═════ RECORDS FOR THE TASK ═════

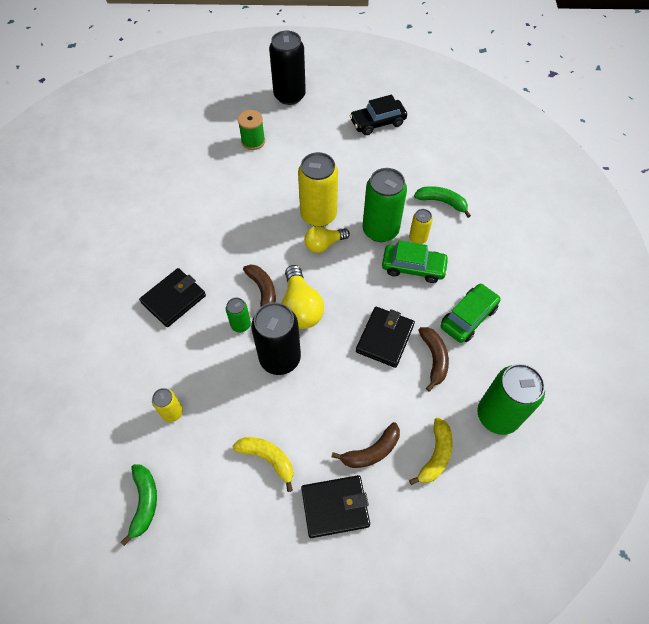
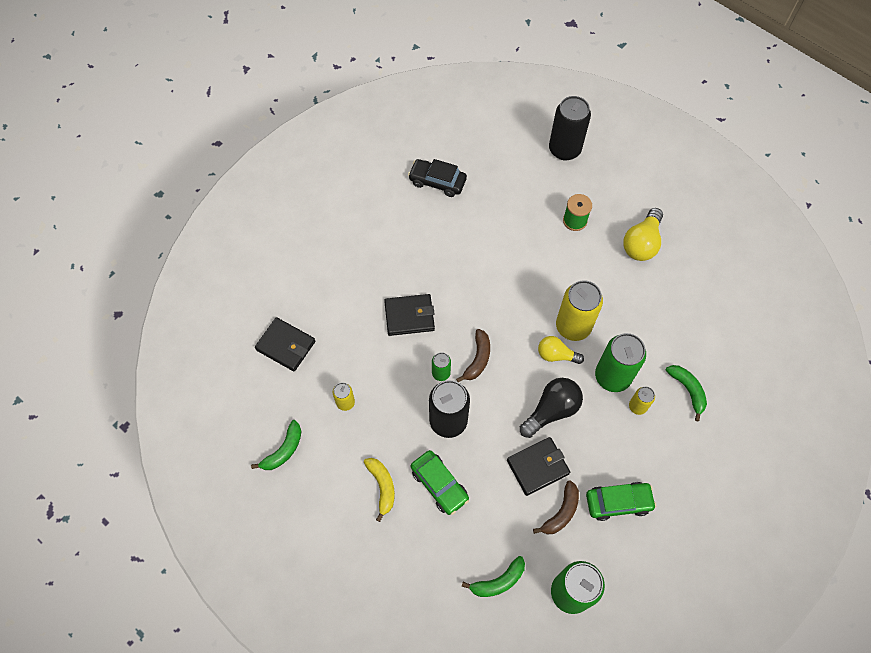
camera: 40 degrees right, 5 degrees up
(289, 96) = (641, 196): black can -> black can (564, 149)
(301, 307) = (495, 393): yellow light bulb -> yellow light bulb (641, 243)
(335, 507) = (399, 556): black wallet -> black wallet (286, 345)
(357, 287) = (551, 410): none -> black light bulb
(372, 451) = (456, 541): brown banana -> none
(377, 122) = (698, 276): black car -> black car (437, 182)
(413, 267) = (611, 428): green car -> green car (439, 484)
(435, 455) = (498, 581): yellow banana -> green banana

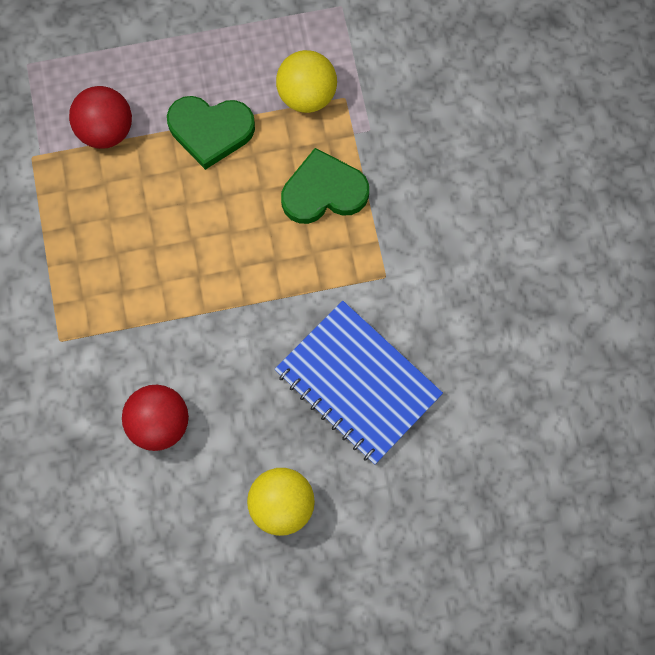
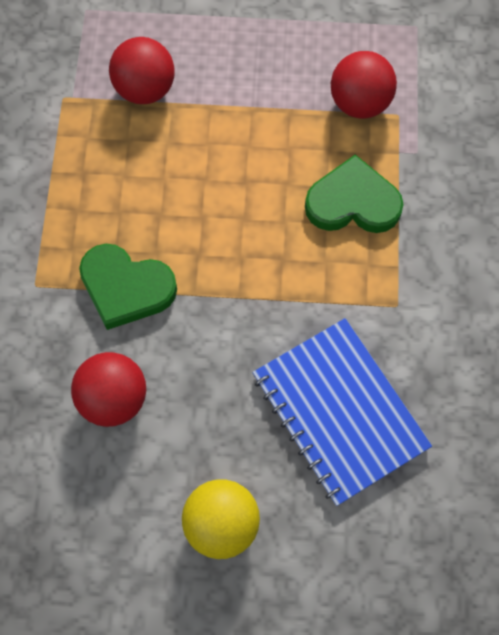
camera: 15 degrees right, 5 degrees down
(210, 131) = (251, 114): green heart -> green heart (126, 288)
(307, 95) = (359, 103): yellow ball -> red ball

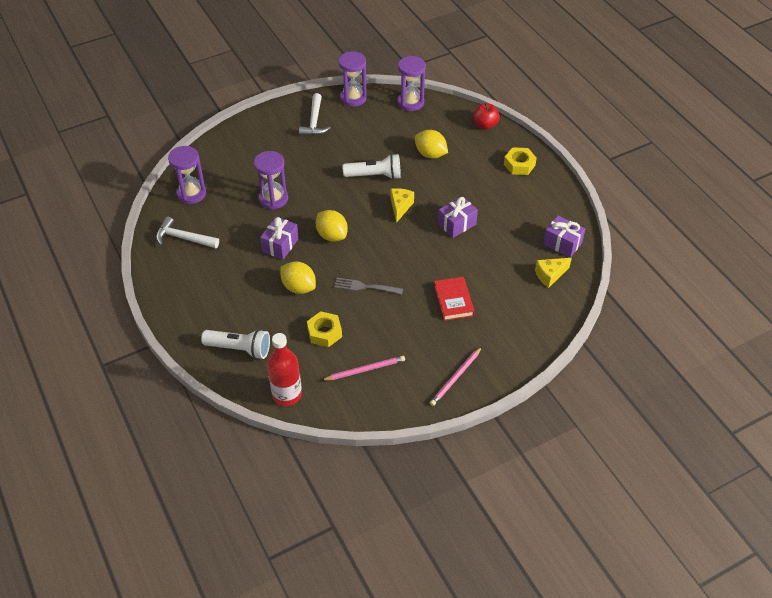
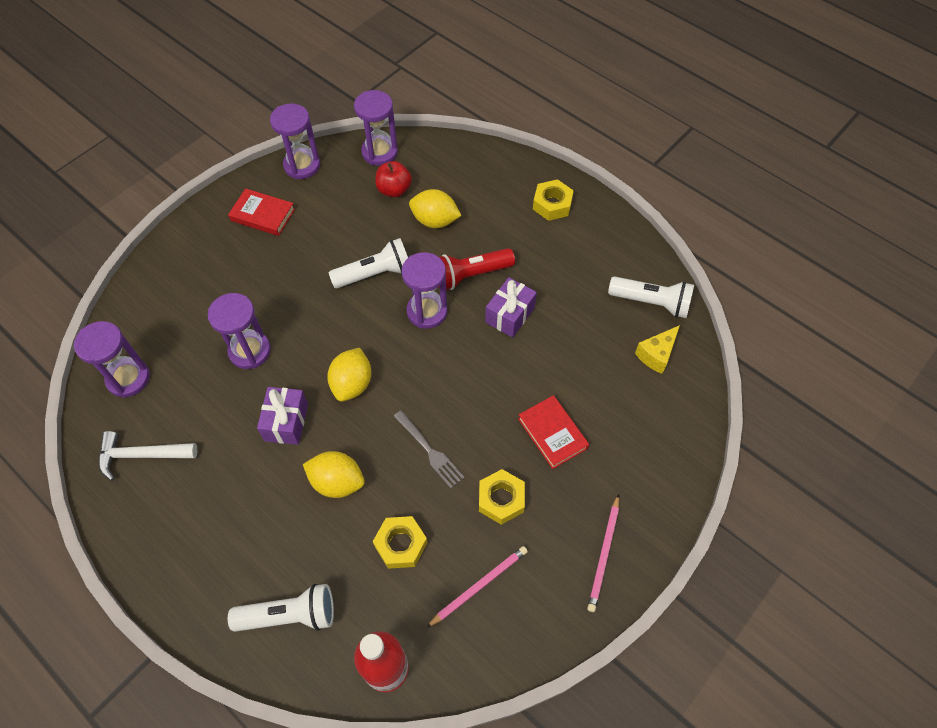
camera: 20 degrees left, 10 degrees up
(314, 121) = (262, 215): white hammer -> red book
(332, 235) = (352, 384): yellow lemon -> yellow lemon turned 75 degrees clockwise
(366, 287) = (429, 450): grey fork -> grey fork turned 120 degrees counterclockwise
(400, 207) = (427, 311): yellow cheese -> purple hourglass
(401, 327) = (501, 499): none -> yellow nut
(440, 193) = (470, 275): none -> red flashlight
(485, 125) = (486, 159): red apple -> red apple (394, 190)
(562, 243) = (651, 303): purple gift -> white flashlight

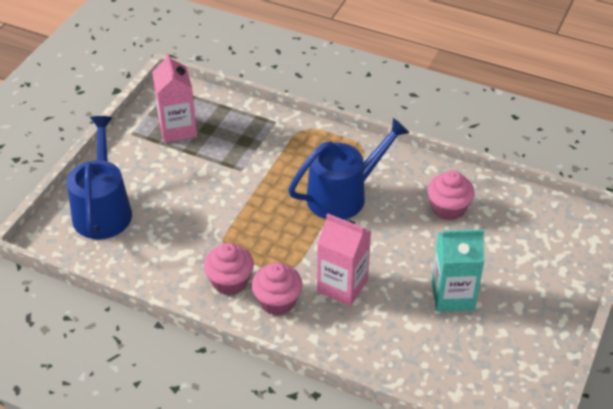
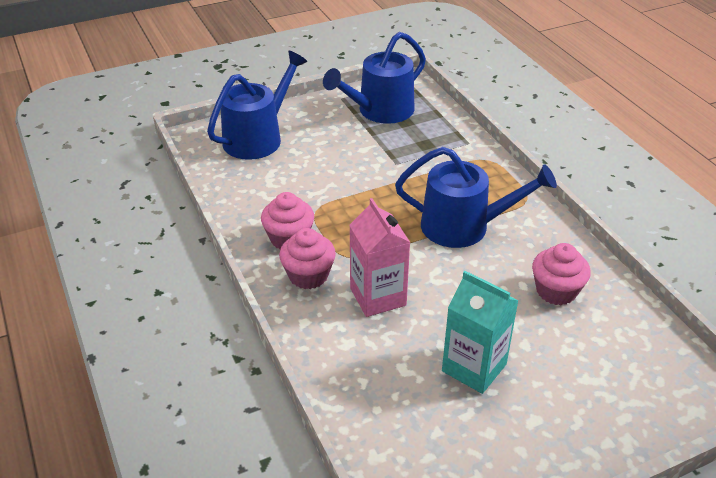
camera: 40 degrees right, 5 degrees down
(177, 129) = (380, 111): pink carton -> blue watering can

═════

> [WHAT THE TASK ASKS]:
Print every entry verbatim and leave all pictures out.

> [WORKED SOLUTION]:
camera: 40 degrees right, 5 degrees up
(289, 96) = (641, 196): black can -> black can (564, 149)
(301, 307) = (495, 393): yellow light bulb -> yellow light bulb (641, 243)
(335, 507) = (399, 556): black wallet -> black wallet (286, 345)
(357, 287) = (551, 410): none -> black light bulb
(372, 451) = (456, 541): brown banana -> none
(377, 122) = (698, 276): black car -> black car (437, 182)
(413, 267) = (611, 428): green car -> green car (439, 484)
(435, 455) = (498, 581): yellow banana -> green banana

camera: 15 degrees right, 5 degrees down
(210, 131) = (251, 114): green heart -> green heart (126, 288)
(307, 95) = (359, 103): yellow ball -> red ball

camera: 20 degrees left, 10 degrees up
(314, 121) = (262, 215): white hammer -> red book
(332, 235) = (352, 384): yellow lemon -> yellow lemon turned 75 degrees clockwise
(366, 287) = (429, 450): grey fork -> grey fork turned 120 degrees counterclockwise
(400, 207) = (427, 311): yellow cheese -> purple hourglass
(401, 327) = (501, 499): none -> yellow nut
(440, 193) = (470, 275): none -> red flashlight
(485, 125) = (486, 159): red apple -> red apple (394, 190)
(562, 243) = (651, 303): purple gift -> white flashlight

camera: 40 degrees right, 5 degrees down
(177, 129) = (380, 111): pink carton -> blue watering can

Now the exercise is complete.